### Data provided
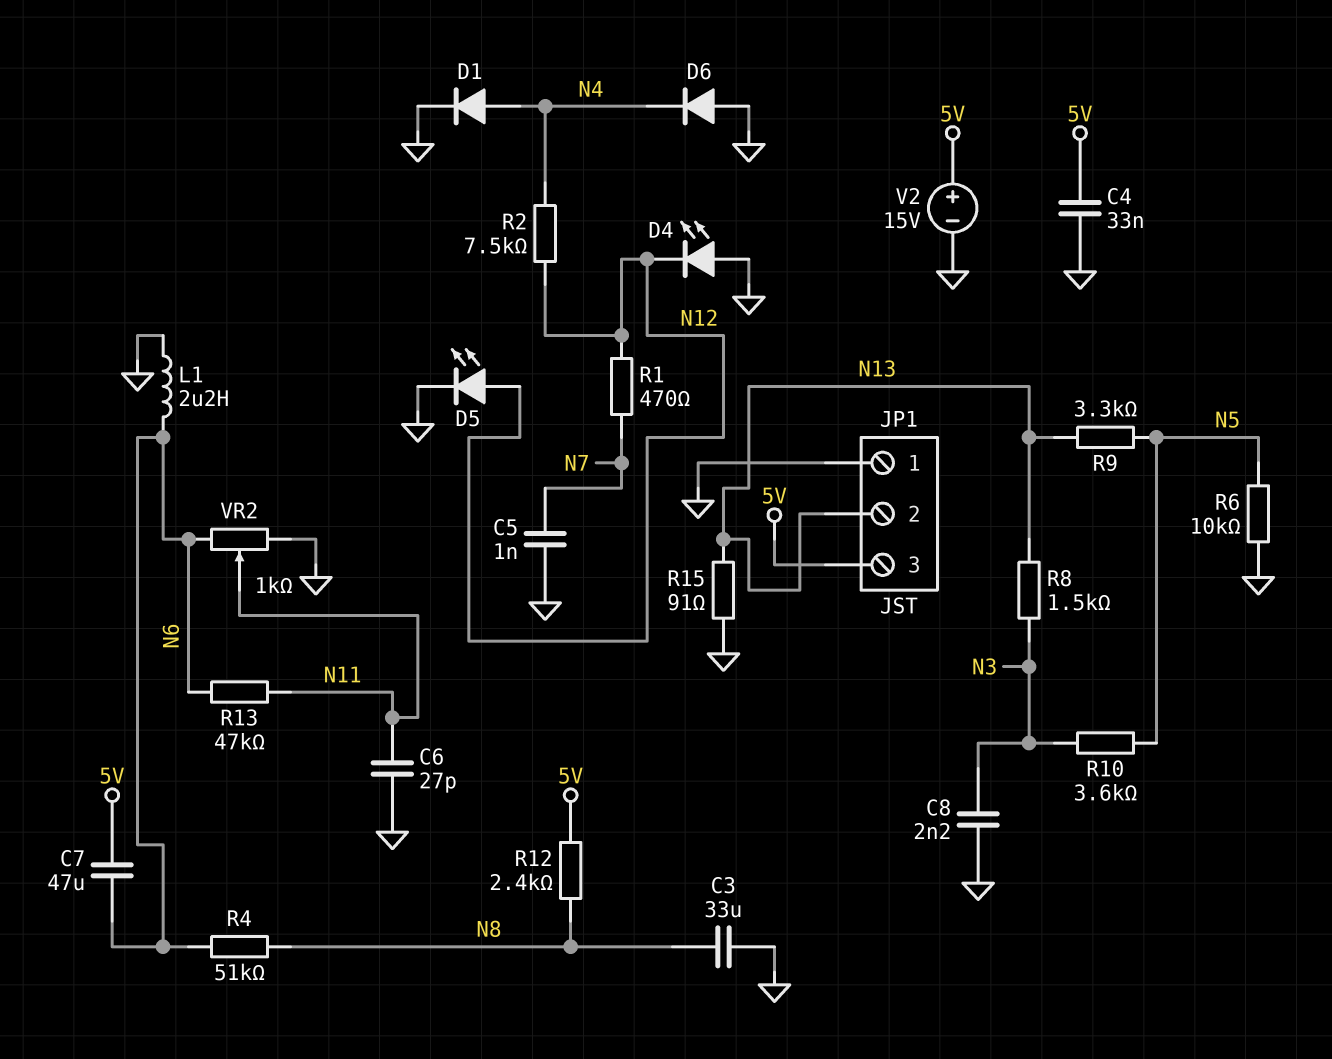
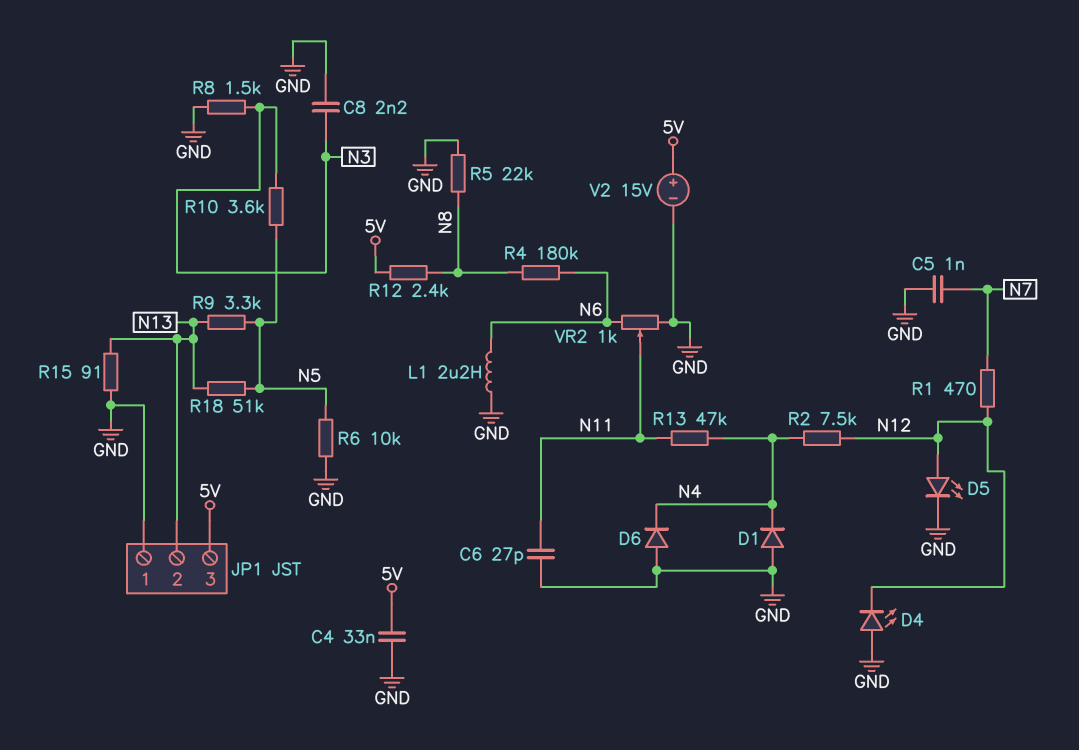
C3: 33uF (GND, N8) -> none
C7: 47uF (5V, N6) -> none
D1: diode (A N4, K GND) -> diode (A GND, K N4)
R4: 51k (N6, N8) -> 180k (N6, N8)
R5: none -> 22k (GND, N8)
R8: 1.5k (N3, N13) -> 1.5k (GND, N3)
R13: 47k (N6, N11) -> 47k (N4, N11)
R18: none -> 51k (N5, N13)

### What the task asks
Copy every line from the entries that contains the word "none".

### Exercise response
C3: 33uF (GND, N8) -> none
C7: 47uF (5V, N6) -> none
R5: none -> 22k (GND, N8)
R18: none -> 51k (N5, N13)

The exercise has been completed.